_ABOUT THIS TASK_. As you look over the data below, please find each line where the word "none" appears, then copy it.

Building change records
====

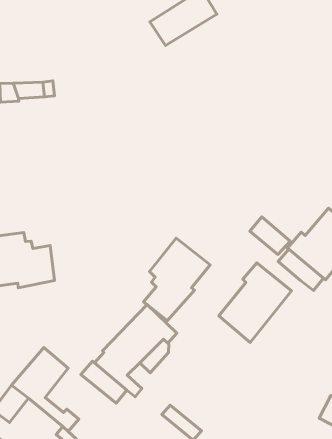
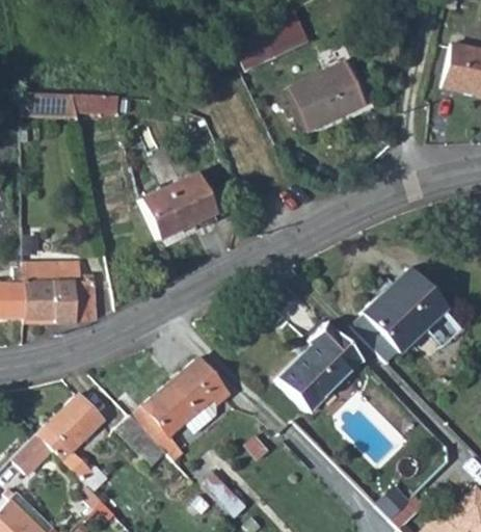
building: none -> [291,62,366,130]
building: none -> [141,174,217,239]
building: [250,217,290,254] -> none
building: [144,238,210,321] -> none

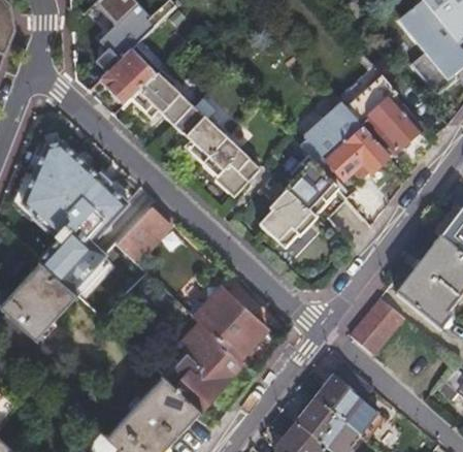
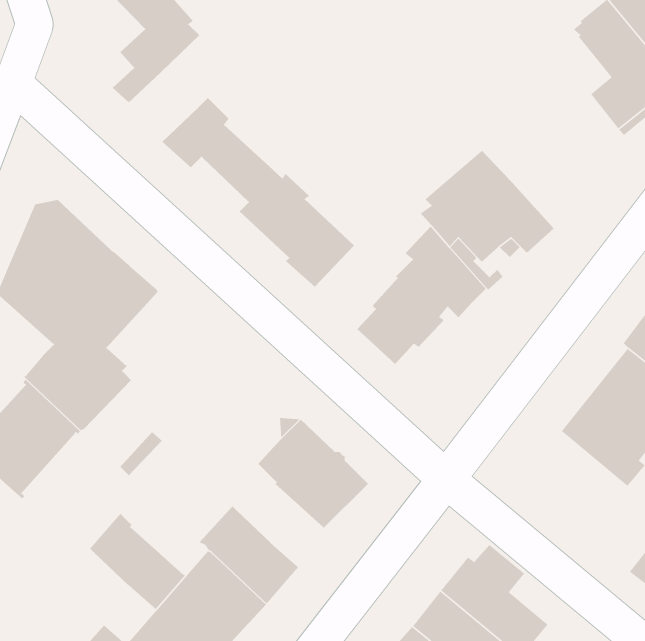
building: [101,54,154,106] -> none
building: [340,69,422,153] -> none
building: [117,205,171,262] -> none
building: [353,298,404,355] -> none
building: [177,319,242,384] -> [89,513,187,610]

====

_COMPLETED EXERCISE_.
building: none -> [291,62,366,130]
building: none -> [141,174,217,239]
building: [250,217,290,254] -> none
building: [144,238,210,321] -> none
building: [101,54,154,106] -> none
building: [340,69,422,153] -> none
building: [117,205,171,262] -> none
building: [353,298,404,355] -> none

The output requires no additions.